#### [ASSIGNED TASK]
Copy the lines below as they are; omit the images they contain.

#### [DATA EXTRACT]
"""
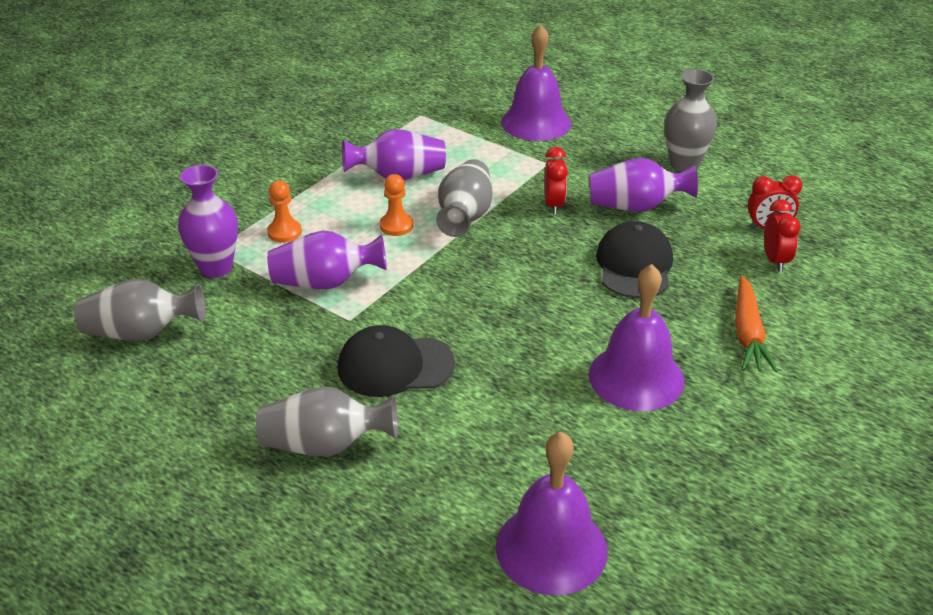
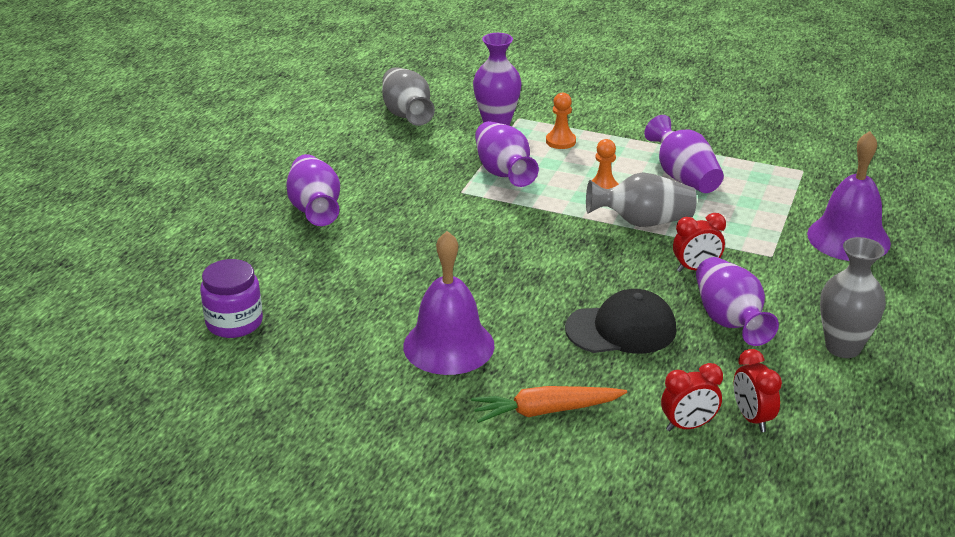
camera: 75 degrees right, 5 degrees down
(325, 445) = (315, 208): grey vase -> purple vase
(395, 366) = (413, 222): black cap -> none
(551, 548) = (234, 322): purple bell -> purple jar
"""
#### [ANSWER TO THIS EXERCISE]
camera: 75 degrees right, 5 degrees down
(325, 445) = (315, 208): grey vase -> purple vase
(395, 366) = (413, 222): black cap -> none
(551, 548) = (234, 322): purple bell -> purple jar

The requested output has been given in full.